Given data —
|---|

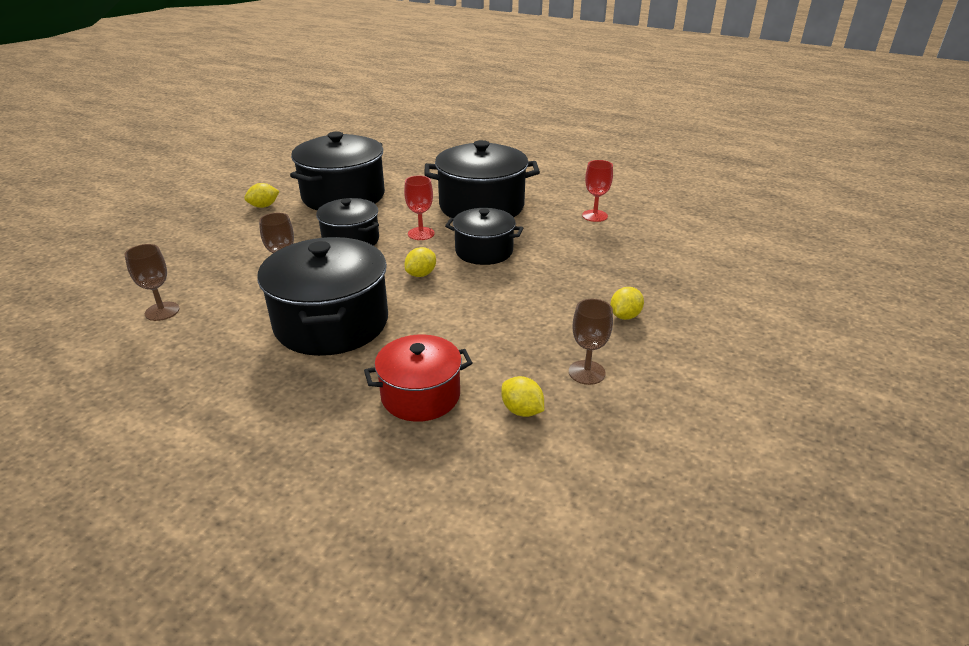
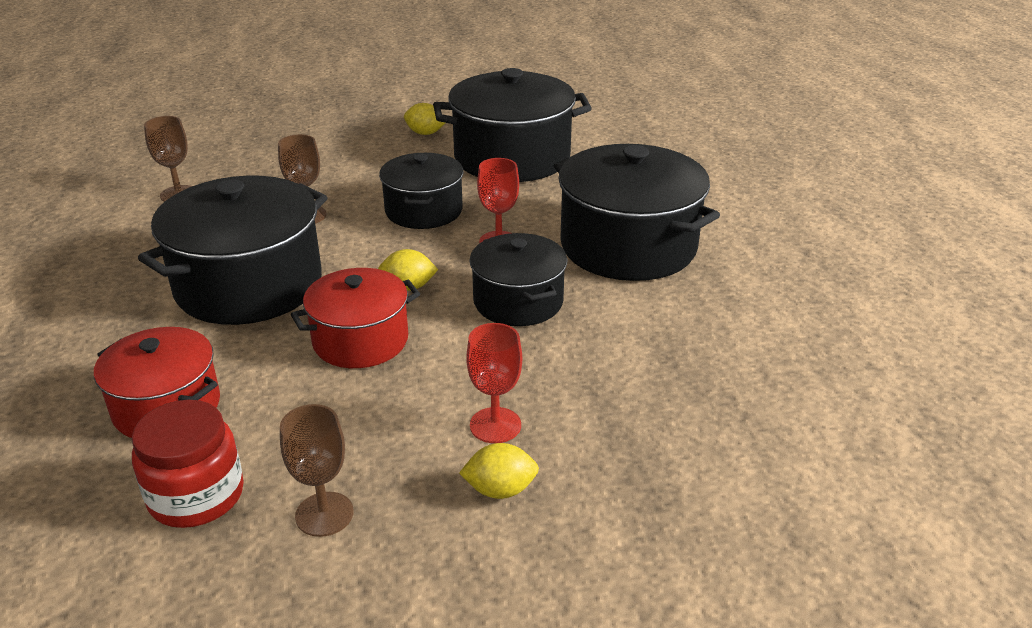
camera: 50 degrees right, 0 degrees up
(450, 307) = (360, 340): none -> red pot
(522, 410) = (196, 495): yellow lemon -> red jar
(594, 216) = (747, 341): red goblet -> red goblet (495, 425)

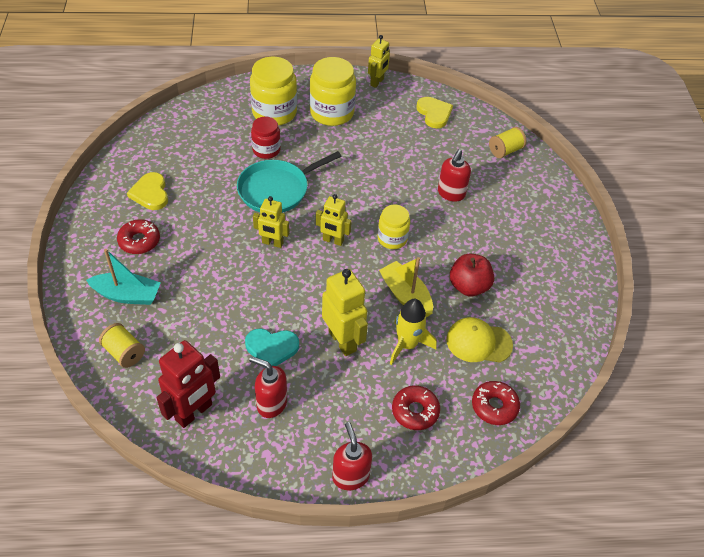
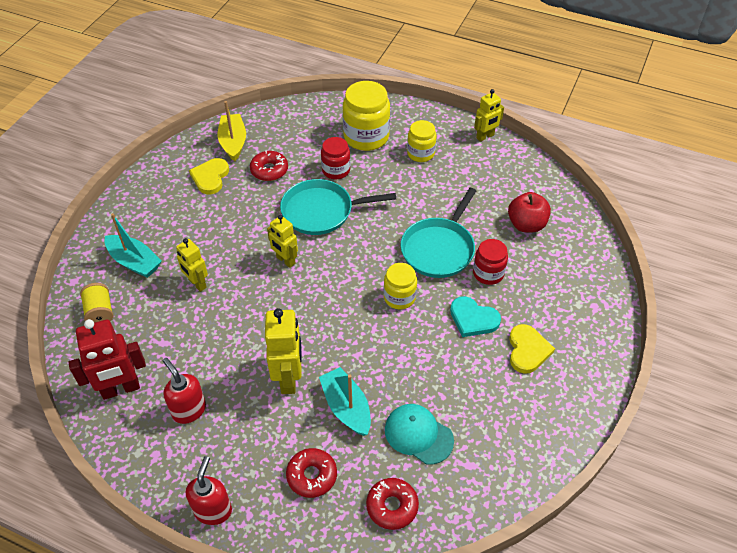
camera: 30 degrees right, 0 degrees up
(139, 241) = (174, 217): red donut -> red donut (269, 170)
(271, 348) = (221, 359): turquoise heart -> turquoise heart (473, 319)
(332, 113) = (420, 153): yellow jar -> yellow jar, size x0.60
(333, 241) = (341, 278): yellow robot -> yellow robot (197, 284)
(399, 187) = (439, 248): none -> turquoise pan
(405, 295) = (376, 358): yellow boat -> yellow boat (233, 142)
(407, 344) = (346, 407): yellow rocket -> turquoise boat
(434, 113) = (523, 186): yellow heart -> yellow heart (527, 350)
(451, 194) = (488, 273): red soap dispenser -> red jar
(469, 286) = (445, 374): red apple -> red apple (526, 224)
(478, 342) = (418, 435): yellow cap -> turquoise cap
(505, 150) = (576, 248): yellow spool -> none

|---|

Your objective — The pictures stay out of the copy. Set down the entries above precisely.

Task output —
camera: 50 degrees right, 0 degrees up
(450, 307) = (360, 340): none -> red pot
(522, 410) = (196, 495): yellow lemon -> red jar
(594, 216) = (747, 341): red goblet -> red goblet (495, 425)

camera: 30 degrees right, 0 degrees up
(139, 241) = (174, 217): red donut -> red donut (269, 170)
(271, 348) = (221, 359): turquoise heart -> turquoise heart (473, 319)
(332, 113) = (420, 153): yellow jar -> yellow jar, size x0.60
(333, 241) = (341, 278): yellow robot -> yellow robot (197, 284)
(399, 187) = (439, 248): none -> turquoise pan
(405, 295) = (376, 358): yellow boat -> yellow boat (233, 142)
(407, 344) = (346, 407): yellow rocket -> turquoise boat
(434, 113) = (523, 186): yellow heart -> yellow heart (527, 350)
(451, 194) = (488, 273): red soap dispenser -> red jar
(469, 286) = (445, 374): red apple -> red apple (526, 224)
(478, 342) = (418, 435): yellow cap -> turquoise cap
(505, 150) = (576, 248): yellow spool -> none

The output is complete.